## What the exercise asks
Below are lines of data; restate word for word those running from the line containing "Someone took away the spray" to the line containing "The camera went 30", inclusive, and no others.

══════

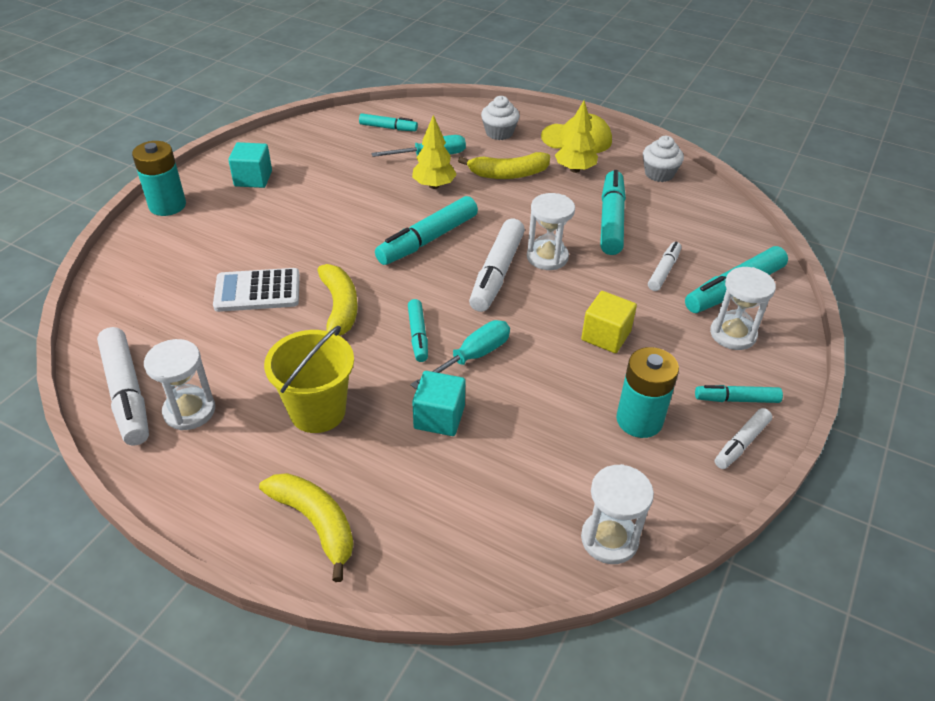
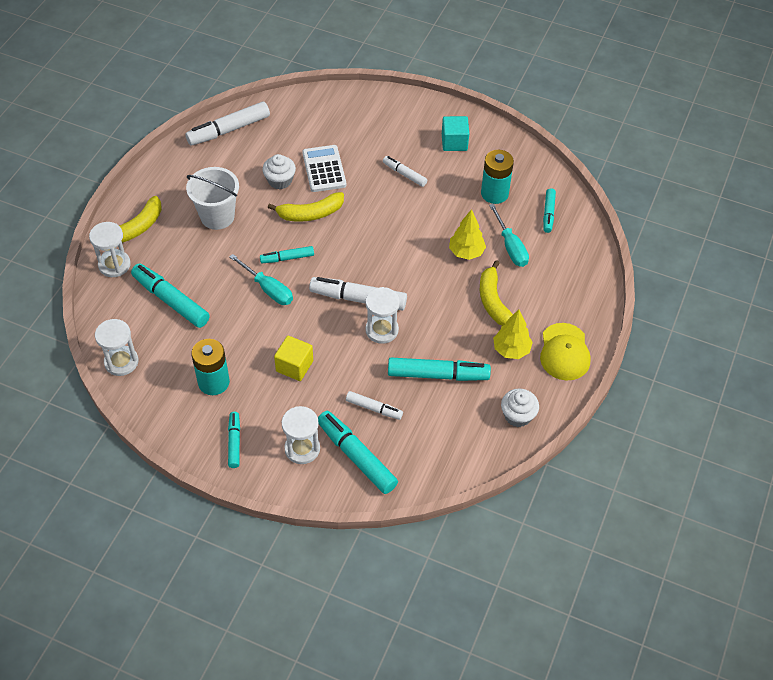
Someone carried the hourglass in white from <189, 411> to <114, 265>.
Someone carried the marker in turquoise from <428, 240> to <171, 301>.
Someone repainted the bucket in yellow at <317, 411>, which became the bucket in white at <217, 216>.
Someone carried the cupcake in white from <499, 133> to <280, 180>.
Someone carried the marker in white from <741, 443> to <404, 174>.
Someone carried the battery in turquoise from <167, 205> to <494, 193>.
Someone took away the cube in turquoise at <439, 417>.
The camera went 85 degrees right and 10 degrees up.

══════

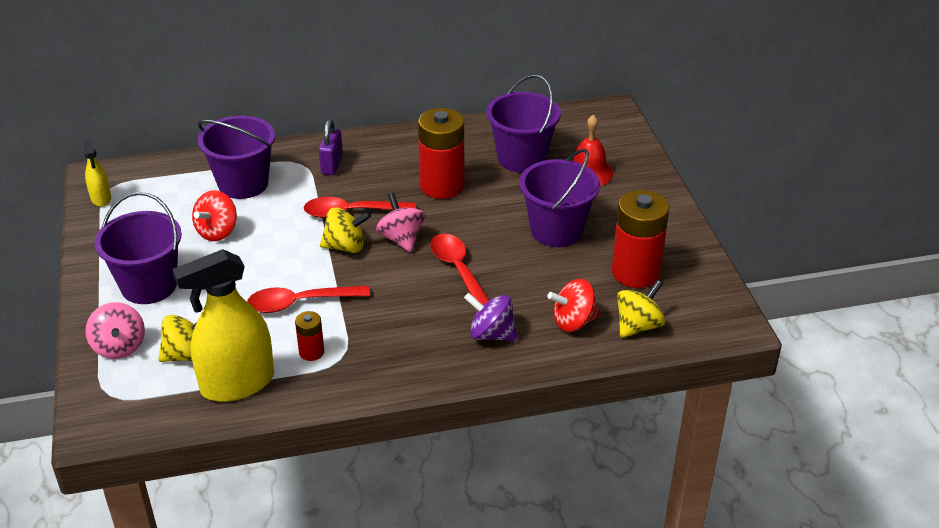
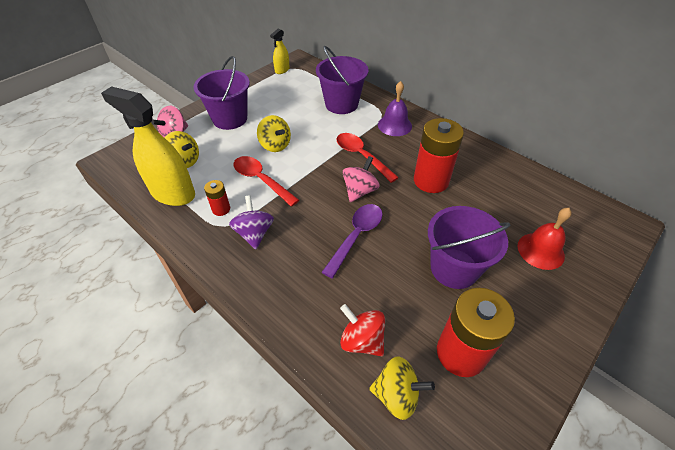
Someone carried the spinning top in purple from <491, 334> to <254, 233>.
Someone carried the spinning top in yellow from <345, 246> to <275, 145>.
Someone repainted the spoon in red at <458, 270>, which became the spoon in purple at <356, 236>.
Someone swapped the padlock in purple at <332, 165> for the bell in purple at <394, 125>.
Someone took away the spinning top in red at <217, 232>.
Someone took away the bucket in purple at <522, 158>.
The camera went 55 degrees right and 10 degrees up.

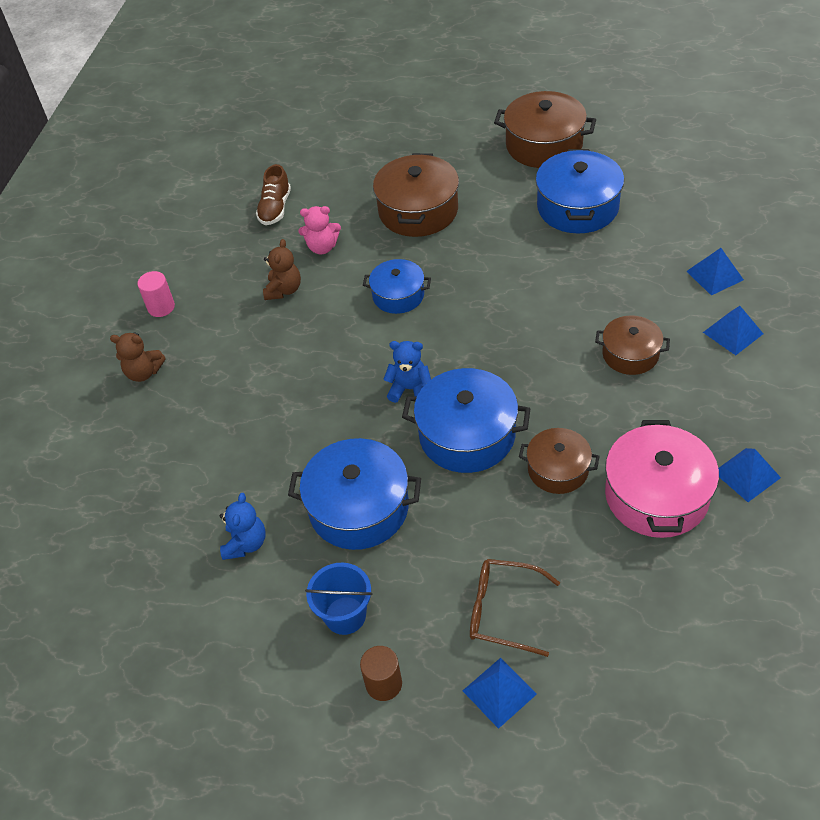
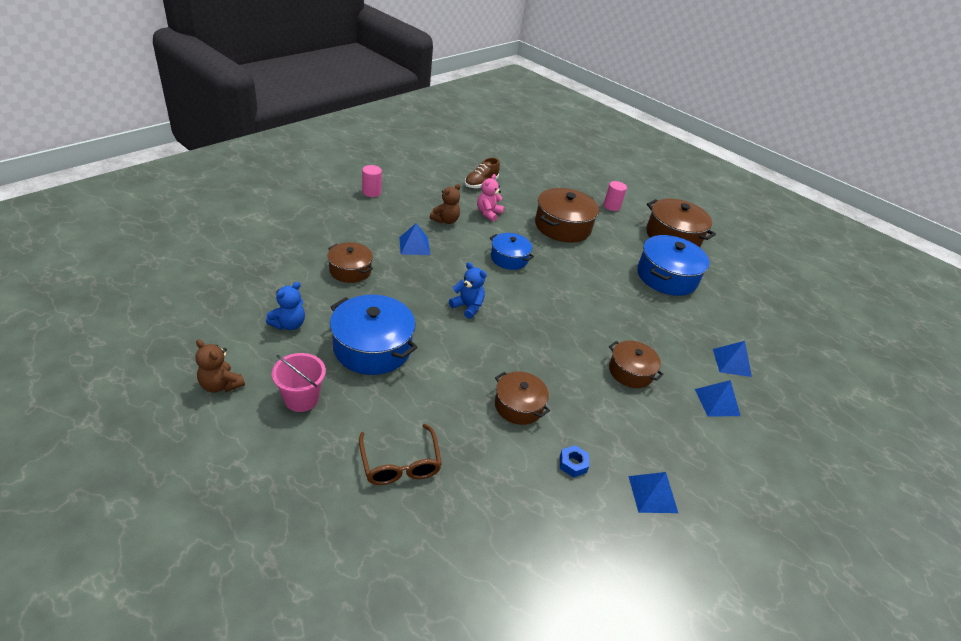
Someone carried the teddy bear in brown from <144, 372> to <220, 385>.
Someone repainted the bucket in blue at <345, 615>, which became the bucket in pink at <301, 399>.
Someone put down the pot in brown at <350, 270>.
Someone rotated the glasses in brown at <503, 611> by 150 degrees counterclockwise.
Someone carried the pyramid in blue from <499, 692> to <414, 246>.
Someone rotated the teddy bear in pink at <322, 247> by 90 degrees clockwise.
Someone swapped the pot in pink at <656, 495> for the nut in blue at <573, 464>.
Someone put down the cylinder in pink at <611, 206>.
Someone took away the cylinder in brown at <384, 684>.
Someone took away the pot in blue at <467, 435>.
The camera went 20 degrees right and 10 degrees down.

══════

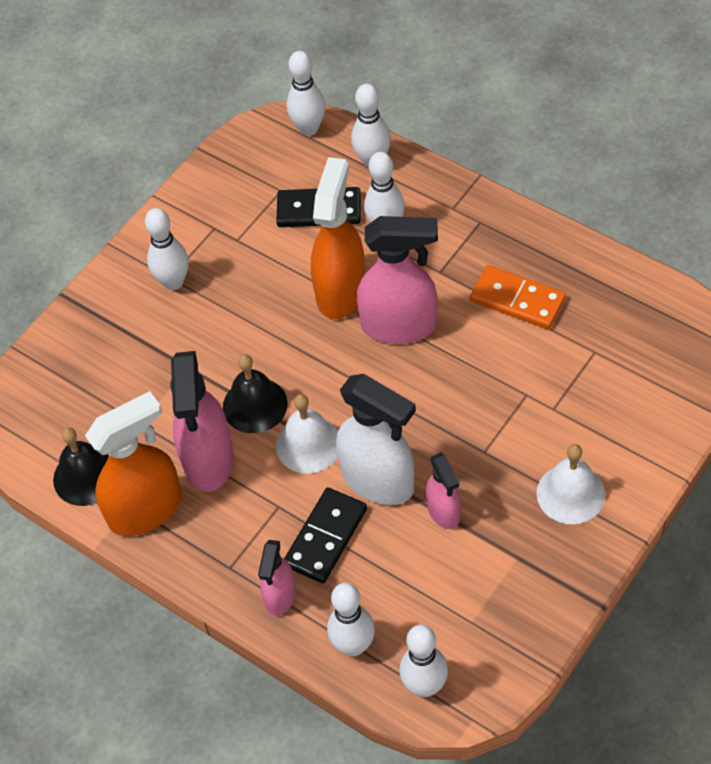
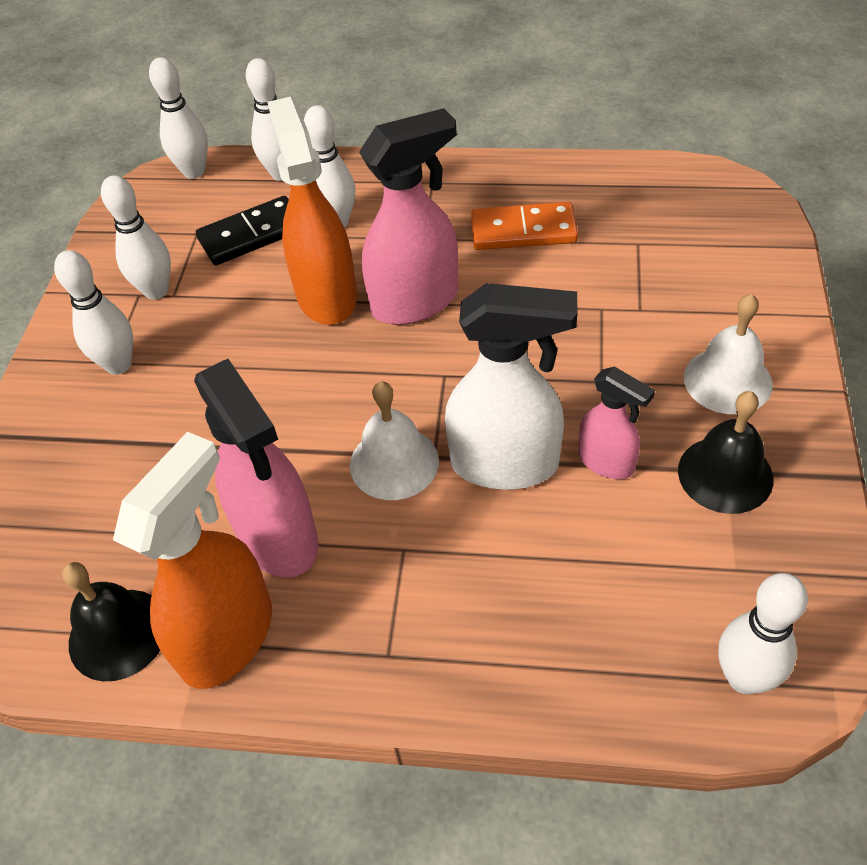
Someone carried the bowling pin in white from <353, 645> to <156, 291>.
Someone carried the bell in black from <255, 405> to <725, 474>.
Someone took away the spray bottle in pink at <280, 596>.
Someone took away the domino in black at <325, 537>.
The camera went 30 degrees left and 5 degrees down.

══════

## Solution
Someone took away the spray bottle in pink at <280, 596>.
Someone took away the domino in black at <325, 537>.
The camera went 30 degrees left and 5 degrees down.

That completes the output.